-- Problem details --
Take from the data every line in which the word "brown" is found.

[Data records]
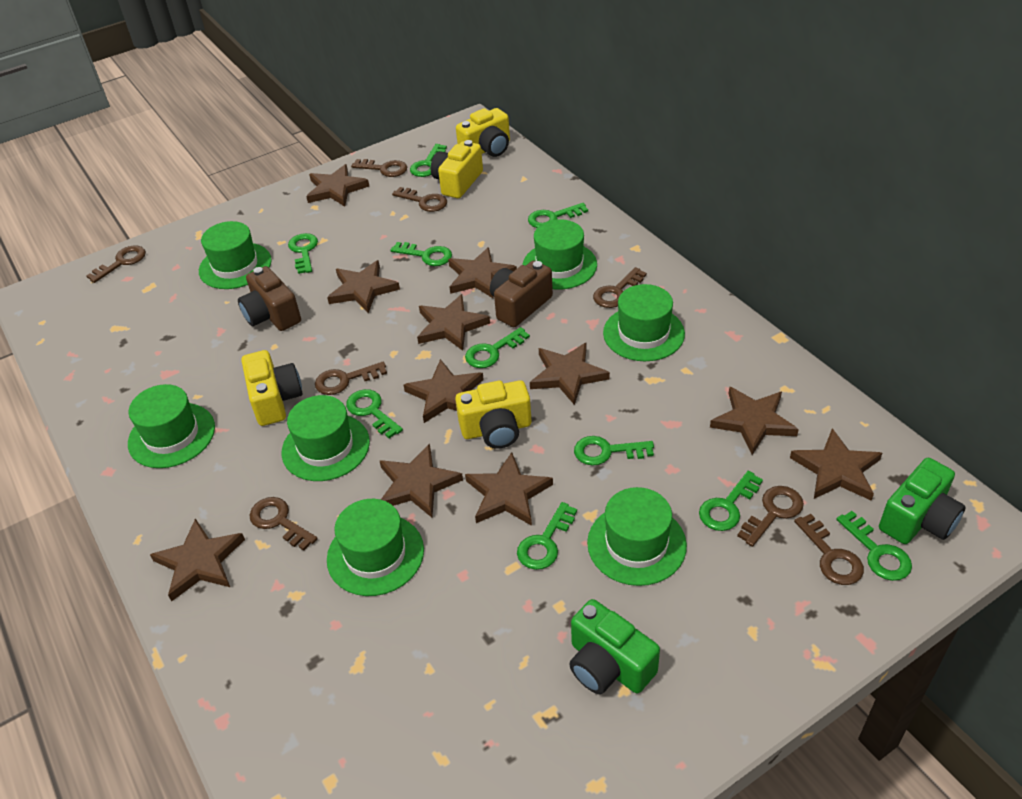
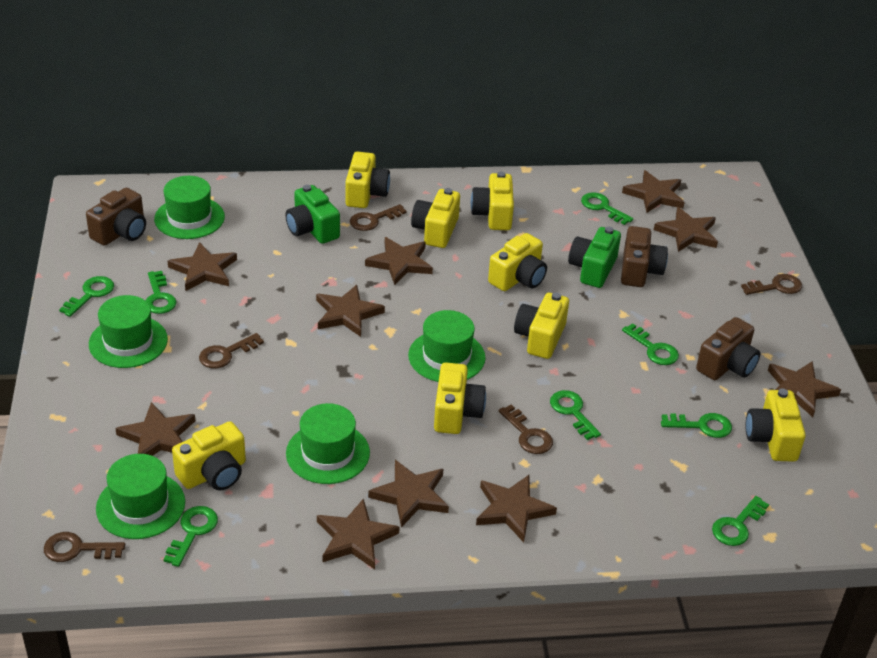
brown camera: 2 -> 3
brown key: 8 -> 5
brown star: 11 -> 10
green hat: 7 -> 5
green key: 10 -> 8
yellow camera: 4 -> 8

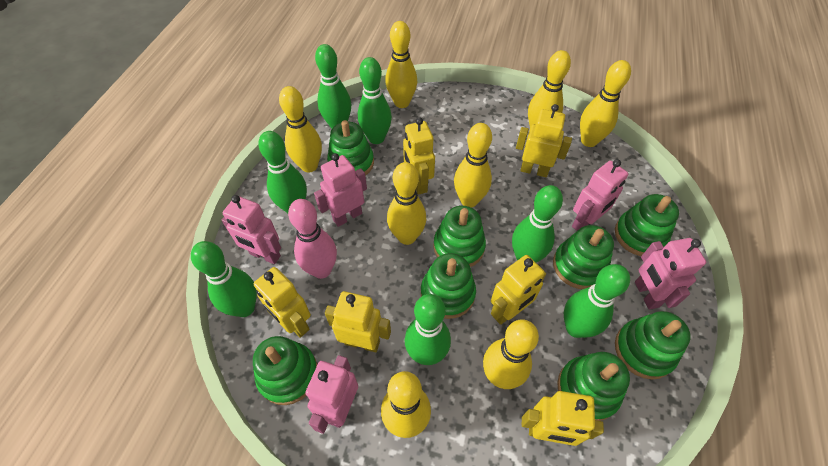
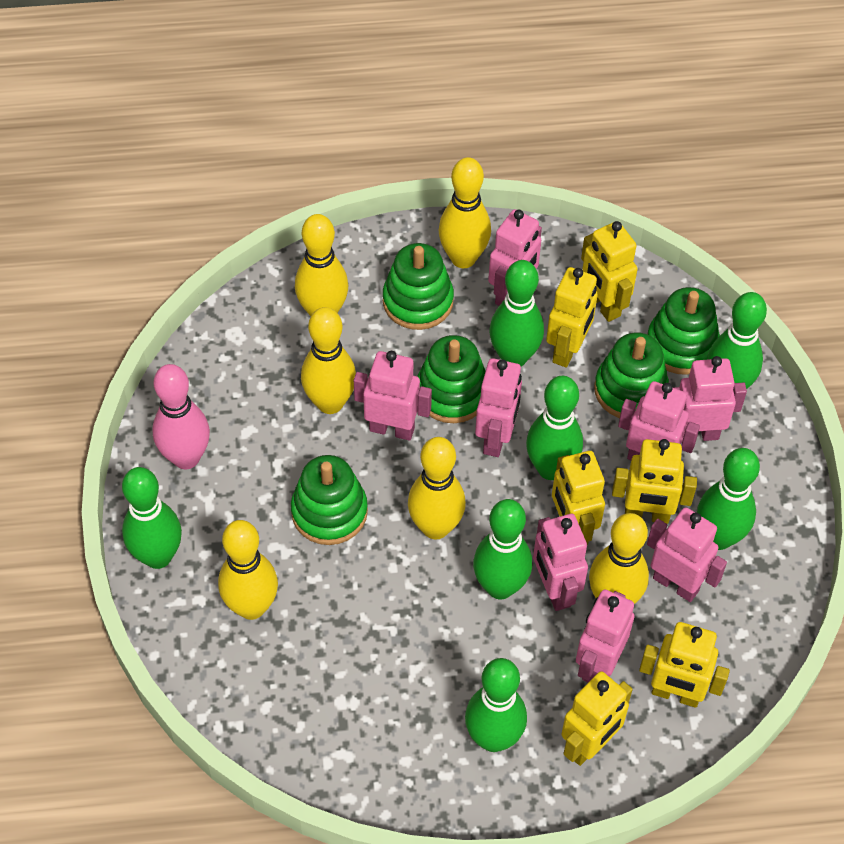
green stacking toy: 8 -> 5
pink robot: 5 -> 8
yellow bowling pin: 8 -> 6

-- Answer to this problem --
brown camera: 2 -> 3
brown key: 8 -> 5
brown star: 11 -> 10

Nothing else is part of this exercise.